> [Assigned task]
Using the records below, repeat exactly the lines from the one holding "none -> white strawberry [329,66,368,102]" through the one holding "camera: 125 degrees left, 0 degrees up", both ends included, and no others.

> [Information shown]
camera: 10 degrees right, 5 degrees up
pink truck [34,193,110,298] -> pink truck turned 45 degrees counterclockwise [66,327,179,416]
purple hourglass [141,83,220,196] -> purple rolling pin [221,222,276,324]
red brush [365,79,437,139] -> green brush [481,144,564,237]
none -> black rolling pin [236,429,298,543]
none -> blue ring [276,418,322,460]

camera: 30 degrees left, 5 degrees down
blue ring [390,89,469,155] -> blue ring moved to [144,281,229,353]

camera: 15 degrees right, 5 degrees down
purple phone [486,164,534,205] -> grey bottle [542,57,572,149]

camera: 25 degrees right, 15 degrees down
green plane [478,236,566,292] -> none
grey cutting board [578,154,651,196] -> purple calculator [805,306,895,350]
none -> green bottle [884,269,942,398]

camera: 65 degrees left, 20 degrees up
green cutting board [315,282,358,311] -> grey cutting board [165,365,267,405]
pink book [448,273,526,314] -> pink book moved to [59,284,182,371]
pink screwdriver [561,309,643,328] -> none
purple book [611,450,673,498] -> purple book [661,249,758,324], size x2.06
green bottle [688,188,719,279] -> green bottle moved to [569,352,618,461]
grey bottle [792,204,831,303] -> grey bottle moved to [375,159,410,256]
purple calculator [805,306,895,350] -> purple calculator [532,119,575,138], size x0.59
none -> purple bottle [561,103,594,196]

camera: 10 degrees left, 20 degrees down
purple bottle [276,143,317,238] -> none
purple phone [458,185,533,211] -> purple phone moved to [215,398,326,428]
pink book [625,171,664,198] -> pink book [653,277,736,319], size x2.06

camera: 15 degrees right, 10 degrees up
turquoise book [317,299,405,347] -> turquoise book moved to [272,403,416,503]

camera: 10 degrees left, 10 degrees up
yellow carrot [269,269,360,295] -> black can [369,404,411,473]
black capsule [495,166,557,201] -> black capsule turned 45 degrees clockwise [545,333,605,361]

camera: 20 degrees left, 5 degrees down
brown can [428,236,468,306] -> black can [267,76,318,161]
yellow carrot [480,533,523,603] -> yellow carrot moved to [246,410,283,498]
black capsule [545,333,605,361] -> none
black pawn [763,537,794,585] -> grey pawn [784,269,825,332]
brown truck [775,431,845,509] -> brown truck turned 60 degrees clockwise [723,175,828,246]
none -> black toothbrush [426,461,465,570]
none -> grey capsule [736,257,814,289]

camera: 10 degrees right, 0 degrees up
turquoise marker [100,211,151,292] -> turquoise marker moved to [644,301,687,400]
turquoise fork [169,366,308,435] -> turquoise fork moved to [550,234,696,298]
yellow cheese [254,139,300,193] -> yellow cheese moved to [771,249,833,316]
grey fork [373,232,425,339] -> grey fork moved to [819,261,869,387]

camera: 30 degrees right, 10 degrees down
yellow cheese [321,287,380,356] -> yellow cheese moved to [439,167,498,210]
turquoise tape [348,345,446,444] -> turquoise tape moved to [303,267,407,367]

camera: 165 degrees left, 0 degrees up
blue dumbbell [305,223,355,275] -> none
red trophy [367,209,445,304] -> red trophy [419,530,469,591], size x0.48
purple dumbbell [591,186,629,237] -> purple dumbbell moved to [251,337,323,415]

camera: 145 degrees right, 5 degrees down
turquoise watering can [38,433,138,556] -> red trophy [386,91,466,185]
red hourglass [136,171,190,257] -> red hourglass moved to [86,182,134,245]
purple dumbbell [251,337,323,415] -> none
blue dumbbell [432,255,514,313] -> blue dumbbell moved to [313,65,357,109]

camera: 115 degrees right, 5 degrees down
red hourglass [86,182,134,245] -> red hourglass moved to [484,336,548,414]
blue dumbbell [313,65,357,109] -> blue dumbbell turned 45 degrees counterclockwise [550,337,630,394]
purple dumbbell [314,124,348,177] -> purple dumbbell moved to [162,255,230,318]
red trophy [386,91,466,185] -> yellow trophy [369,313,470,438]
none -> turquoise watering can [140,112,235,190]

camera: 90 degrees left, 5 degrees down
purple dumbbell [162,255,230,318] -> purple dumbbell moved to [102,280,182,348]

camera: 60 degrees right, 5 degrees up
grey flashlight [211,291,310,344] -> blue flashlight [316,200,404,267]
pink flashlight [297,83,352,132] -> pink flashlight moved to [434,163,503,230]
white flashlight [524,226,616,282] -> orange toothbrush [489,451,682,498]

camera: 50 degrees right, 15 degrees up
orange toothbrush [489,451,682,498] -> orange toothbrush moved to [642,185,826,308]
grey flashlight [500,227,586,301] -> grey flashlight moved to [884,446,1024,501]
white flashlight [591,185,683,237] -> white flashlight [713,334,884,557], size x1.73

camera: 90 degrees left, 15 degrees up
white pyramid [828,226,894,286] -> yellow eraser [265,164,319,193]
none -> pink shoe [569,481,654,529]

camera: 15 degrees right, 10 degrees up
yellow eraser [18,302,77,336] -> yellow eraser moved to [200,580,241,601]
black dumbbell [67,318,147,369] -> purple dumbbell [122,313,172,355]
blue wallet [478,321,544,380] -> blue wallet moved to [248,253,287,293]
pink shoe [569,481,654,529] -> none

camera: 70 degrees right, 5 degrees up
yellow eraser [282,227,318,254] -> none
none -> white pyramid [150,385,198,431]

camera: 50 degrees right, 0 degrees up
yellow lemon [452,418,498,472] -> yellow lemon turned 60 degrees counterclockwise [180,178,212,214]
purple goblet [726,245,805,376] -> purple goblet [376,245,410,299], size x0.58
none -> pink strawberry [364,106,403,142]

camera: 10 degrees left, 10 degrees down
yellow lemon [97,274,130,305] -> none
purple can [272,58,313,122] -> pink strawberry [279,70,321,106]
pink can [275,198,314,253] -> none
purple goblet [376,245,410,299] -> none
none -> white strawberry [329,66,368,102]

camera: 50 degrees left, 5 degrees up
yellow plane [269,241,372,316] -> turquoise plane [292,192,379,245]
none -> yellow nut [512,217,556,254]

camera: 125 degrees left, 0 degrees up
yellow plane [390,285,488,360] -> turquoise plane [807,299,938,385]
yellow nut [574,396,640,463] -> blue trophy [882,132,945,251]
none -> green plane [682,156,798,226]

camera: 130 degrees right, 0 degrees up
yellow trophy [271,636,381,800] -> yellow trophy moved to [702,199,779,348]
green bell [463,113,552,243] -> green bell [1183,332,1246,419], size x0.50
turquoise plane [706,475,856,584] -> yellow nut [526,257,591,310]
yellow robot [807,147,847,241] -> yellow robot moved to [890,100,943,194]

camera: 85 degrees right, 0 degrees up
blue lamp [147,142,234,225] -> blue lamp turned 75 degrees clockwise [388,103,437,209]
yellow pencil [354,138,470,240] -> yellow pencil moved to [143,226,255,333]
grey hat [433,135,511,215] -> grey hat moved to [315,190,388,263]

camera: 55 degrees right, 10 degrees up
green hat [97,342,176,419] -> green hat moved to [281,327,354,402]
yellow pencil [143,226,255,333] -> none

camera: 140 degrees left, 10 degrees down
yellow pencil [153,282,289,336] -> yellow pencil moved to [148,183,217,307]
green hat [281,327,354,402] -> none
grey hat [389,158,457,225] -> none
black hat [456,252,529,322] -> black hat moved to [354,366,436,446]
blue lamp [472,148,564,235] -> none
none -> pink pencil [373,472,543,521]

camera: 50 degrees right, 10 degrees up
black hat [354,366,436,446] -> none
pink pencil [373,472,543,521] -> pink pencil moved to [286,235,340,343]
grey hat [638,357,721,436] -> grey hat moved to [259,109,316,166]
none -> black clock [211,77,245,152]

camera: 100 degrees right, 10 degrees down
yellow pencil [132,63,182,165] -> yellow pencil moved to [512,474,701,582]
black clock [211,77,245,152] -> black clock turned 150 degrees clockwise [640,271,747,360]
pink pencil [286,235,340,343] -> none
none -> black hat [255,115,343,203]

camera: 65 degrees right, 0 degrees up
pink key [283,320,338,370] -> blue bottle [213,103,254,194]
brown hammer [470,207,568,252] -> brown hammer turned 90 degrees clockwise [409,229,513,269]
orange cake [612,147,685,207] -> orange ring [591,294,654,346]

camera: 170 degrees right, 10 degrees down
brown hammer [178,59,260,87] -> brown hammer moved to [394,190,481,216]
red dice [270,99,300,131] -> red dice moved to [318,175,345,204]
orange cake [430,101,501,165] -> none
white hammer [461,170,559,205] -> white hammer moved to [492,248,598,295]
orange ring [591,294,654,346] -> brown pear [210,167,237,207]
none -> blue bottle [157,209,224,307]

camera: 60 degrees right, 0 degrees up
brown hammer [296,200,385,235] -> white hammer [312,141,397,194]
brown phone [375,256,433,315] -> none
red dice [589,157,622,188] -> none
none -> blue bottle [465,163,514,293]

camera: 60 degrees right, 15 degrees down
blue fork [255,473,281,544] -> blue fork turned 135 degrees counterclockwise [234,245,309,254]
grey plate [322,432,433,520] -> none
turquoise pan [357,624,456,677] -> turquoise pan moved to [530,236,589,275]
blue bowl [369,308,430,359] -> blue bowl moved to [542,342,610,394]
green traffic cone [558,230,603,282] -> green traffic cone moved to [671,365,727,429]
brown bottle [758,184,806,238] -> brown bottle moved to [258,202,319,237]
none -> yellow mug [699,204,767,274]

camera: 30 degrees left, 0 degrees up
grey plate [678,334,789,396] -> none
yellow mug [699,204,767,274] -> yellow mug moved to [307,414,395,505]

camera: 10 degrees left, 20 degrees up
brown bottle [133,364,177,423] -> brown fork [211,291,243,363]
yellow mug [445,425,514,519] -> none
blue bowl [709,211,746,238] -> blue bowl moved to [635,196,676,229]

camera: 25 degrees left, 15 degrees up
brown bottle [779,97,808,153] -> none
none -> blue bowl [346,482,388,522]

> [Result of this exercise]
none -> white strawberry [329,66,368,102]

camera: 50 degrees left, 5 degrees up
yellow plane [269,241,372,316] -> turquoise plane [292,192,379,245]
none -> yellow nut [512,217,556,254]

camera: 125 degrees left, 0 degrees up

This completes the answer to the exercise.